— TASK TO COMPLETE —
Word for word, please restate the lines from the beginning of the data through the line in which "pink brick J5:K5" appears.

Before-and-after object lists
━━━━

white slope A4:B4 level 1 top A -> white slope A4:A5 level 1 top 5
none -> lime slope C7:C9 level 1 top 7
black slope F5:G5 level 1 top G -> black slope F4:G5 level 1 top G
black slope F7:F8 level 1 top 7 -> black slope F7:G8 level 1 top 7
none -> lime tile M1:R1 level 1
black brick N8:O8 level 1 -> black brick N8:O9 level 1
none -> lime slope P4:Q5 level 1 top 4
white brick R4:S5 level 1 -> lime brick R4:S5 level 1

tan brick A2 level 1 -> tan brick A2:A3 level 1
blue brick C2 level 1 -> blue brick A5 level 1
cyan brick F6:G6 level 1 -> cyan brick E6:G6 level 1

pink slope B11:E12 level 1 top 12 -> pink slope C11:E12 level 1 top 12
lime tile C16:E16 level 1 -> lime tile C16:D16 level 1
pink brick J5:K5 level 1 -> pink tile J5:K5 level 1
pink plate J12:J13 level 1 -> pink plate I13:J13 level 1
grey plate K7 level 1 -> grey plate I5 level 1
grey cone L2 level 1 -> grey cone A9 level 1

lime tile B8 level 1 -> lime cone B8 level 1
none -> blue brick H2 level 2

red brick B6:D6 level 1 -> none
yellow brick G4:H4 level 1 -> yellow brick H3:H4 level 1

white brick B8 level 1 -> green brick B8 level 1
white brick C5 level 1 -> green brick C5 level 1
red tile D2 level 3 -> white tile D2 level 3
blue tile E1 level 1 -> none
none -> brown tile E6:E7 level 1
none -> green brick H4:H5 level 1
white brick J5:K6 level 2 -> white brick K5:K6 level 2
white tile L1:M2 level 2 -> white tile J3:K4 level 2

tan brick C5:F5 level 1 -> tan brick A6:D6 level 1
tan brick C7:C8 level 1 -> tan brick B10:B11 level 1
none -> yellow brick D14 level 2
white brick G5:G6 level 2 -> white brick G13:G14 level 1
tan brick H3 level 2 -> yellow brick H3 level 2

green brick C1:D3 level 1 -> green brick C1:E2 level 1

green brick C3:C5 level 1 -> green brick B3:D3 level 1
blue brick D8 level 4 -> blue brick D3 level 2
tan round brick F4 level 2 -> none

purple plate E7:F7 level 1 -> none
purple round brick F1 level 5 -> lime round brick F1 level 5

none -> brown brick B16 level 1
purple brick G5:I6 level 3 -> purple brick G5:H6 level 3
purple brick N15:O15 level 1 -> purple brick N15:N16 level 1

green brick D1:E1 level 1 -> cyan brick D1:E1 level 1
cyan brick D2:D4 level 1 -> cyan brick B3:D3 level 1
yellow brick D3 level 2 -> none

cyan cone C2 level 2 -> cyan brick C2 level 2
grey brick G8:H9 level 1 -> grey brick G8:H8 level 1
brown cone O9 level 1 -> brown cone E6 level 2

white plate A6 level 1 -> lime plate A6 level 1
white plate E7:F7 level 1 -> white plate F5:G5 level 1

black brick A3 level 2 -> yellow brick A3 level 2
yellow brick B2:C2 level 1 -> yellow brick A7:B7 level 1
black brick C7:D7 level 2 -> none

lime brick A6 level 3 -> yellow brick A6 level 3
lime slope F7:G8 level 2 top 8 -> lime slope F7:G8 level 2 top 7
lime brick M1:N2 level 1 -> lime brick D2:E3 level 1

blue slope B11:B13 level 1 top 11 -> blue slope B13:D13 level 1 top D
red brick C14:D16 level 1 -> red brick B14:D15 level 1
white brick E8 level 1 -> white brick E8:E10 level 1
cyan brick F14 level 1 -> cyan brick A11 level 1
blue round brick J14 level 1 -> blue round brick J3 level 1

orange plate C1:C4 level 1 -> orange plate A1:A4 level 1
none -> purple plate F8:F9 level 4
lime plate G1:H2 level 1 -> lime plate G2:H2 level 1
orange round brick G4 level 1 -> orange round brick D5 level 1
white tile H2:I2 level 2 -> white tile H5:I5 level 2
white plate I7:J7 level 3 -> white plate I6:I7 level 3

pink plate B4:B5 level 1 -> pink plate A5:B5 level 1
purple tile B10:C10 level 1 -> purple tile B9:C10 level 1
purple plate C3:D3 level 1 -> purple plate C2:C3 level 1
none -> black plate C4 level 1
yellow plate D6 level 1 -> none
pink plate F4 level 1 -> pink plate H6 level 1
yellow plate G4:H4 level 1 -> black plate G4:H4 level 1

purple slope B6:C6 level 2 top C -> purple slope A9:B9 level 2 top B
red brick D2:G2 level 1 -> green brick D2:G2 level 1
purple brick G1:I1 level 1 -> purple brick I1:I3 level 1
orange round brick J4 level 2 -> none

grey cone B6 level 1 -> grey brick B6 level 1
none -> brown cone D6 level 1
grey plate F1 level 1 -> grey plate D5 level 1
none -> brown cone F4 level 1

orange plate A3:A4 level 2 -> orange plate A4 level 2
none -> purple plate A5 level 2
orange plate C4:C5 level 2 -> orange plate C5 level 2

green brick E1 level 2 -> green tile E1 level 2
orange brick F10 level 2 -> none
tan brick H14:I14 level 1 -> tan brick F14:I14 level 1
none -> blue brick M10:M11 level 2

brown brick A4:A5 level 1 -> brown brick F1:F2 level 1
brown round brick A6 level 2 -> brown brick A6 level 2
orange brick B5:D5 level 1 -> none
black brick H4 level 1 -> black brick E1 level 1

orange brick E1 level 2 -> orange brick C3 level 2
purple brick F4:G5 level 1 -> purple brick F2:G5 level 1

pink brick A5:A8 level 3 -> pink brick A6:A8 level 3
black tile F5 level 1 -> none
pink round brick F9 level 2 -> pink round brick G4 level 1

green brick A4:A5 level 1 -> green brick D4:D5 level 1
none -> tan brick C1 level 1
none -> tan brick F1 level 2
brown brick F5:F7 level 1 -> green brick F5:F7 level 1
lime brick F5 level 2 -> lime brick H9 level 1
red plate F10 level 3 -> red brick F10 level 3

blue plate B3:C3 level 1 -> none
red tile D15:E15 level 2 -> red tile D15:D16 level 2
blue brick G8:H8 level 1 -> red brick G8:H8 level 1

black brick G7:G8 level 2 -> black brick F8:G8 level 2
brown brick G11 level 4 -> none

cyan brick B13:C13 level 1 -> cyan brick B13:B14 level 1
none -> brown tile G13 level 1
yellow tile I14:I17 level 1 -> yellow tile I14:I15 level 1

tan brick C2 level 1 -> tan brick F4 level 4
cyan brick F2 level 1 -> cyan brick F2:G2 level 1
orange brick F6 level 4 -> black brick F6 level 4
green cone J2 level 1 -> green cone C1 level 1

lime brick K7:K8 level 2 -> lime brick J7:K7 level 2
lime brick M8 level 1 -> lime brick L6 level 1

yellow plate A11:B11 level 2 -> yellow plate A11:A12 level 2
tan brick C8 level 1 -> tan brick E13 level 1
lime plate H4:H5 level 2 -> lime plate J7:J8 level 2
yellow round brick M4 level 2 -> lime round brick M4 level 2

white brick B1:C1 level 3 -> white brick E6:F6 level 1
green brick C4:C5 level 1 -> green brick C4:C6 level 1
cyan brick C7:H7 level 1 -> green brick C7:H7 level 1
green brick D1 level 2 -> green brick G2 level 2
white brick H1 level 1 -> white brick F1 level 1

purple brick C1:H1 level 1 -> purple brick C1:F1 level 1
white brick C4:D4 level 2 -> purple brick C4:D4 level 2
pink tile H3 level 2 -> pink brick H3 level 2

━━━━

— YOUR RESPONSE —
white slope A4:B4 level 1 top A -> white slope A4:A5 level 1 top 5
none -> lime slope C7:C9 level 1 top 7
black slope F5:G5 level 1 top G -> black slope F4:G5 level 1 top G
black slope F7:F8 level 1 top 7 -> black slope F7:G8 level 1 top 7
none -> lime tile M1:R1 level 1
black brick N8:O8 level 1 -> black brick N8:O9 level 1
none -> lime slope P4:Q5 level 1 top 4
white brick R4:S5 level 1 -> lime brick R4:S5 level 1

tan brick A2 level 1 -> tan brick A2:A3 level 1
blue brick C2 level 1 -> blue brick A5 level 1
cyan brick F6:G6 level 1 -> cyan brick E6:G6 level 1

pink slope B11:E12 level 1 top 12 -> pink slope C11:E12 level 1 top 12
lime tile C16:E16 level 1 -> lime tile C16:D16 level 1
pink brick J5:K5 level 1 -> pink tile J5:K5 level 1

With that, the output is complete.